— Begin —

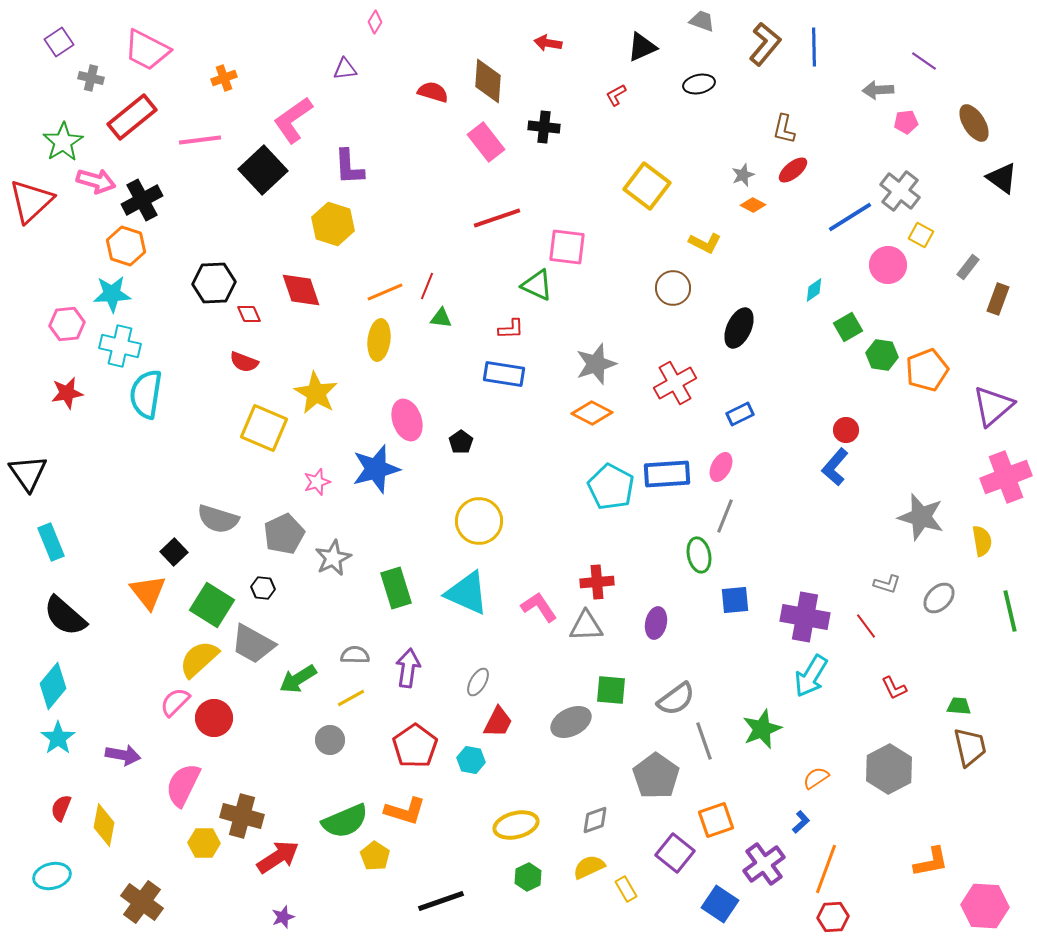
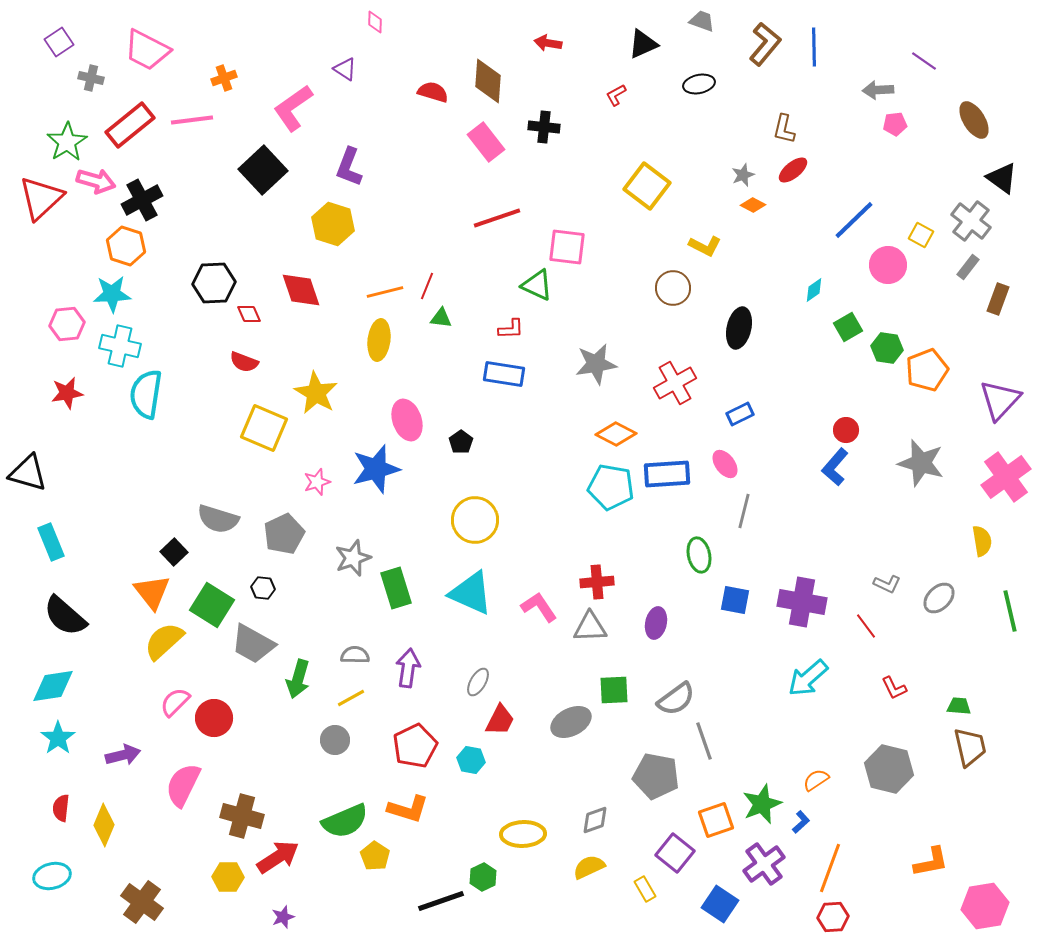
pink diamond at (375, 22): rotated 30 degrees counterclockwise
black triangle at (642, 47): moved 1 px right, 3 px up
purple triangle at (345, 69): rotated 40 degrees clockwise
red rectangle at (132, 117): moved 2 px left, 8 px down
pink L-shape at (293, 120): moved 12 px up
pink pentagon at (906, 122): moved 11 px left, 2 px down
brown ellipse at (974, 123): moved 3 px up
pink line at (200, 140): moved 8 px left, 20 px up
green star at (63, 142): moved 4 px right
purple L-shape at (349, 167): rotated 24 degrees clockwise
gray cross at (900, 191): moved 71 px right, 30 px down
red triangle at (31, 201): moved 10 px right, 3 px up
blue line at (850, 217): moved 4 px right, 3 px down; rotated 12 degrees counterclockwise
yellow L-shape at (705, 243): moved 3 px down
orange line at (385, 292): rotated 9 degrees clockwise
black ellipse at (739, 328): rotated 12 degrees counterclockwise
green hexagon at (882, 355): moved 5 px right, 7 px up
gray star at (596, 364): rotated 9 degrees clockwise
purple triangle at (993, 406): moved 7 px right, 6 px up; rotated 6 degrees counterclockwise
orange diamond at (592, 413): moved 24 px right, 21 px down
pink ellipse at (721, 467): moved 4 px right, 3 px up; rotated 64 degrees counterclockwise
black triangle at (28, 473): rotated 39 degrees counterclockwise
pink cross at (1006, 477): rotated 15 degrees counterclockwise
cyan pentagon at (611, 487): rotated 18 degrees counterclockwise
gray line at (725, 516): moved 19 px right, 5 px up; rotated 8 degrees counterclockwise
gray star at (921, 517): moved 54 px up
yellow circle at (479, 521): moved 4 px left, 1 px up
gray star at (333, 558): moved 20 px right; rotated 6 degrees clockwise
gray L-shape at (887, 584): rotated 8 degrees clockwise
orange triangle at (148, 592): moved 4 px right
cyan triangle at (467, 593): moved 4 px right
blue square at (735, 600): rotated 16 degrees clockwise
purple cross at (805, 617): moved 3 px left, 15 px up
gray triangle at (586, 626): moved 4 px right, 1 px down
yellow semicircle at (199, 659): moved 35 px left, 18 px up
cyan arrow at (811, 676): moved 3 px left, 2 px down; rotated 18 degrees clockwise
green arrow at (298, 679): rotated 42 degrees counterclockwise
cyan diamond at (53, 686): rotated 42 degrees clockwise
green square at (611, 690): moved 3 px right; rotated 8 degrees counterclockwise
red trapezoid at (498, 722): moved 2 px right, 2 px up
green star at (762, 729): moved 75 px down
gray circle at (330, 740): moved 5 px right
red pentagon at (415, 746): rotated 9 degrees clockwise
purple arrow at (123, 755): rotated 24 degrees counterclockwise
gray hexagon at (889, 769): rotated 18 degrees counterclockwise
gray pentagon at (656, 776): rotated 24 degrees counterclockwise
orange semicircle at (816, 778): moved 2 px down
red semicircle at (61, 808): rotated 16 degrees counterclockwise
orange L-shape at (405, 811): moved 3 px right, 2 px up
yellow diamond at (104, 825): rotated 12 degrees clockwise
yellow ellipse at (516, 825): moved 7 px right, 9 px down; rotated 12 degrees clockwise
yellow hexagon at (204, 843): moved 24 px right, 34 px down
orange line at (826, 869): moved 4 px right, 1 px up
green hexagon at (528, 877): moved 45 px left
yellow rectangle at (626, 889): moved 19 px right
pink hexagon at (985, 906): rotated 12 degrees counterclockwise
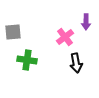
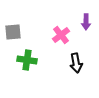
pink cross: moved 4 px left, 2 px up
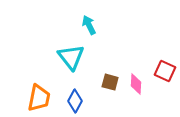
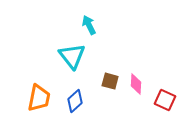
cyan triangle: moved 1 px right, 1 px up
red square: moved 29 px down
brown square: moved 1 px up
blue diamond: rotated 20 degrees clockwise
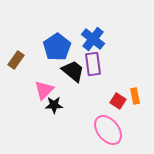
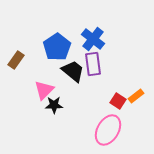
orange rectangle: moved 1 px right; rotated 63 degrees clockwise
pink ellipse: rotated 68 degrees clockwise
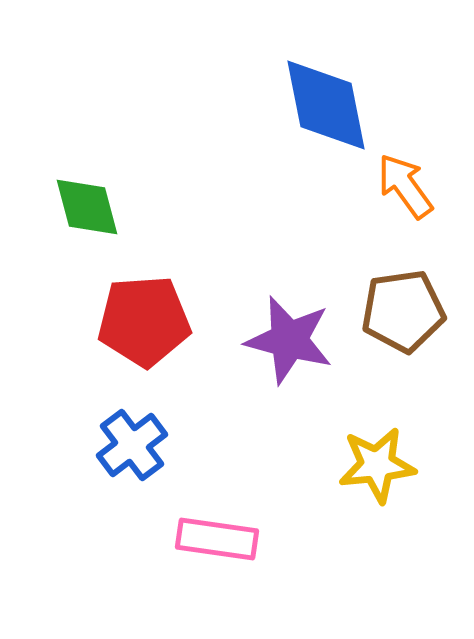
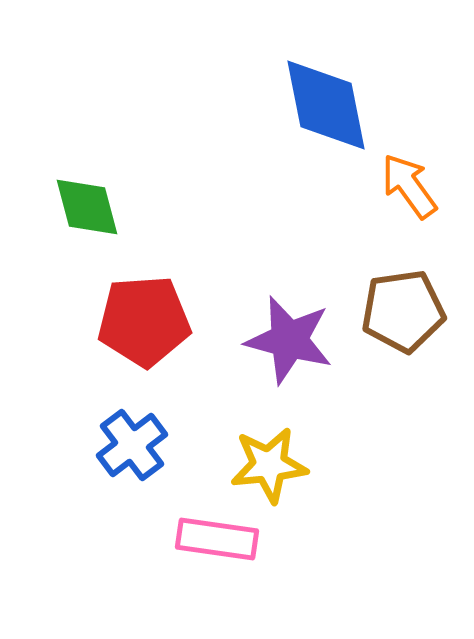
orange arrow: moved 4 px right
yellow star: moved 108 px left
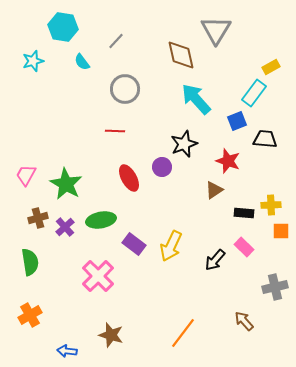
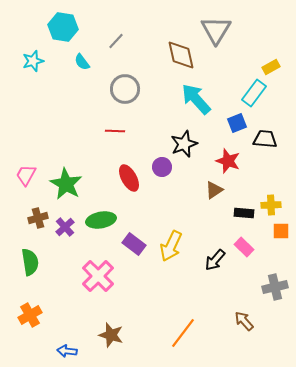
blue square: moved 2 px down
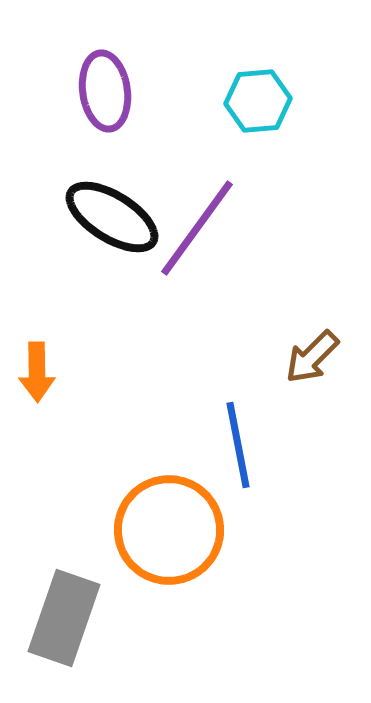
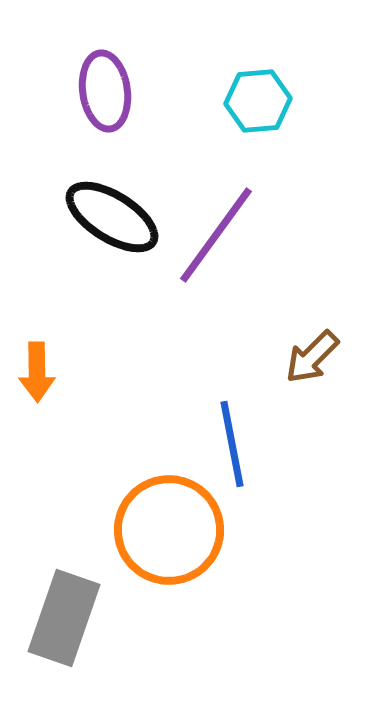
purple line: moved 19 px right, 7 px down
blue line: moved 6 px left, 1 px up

— End —

> _Task details_: Rewrite the rows from the line containing "purple line: moved 19 px right, 7 px down" through the final row, replacing "purple" with "green" and leaving everything else as it is.

> _Response to the task_:
green line: moved 19 px right, 7 px down
blue line: moved 6 px left, 1 px up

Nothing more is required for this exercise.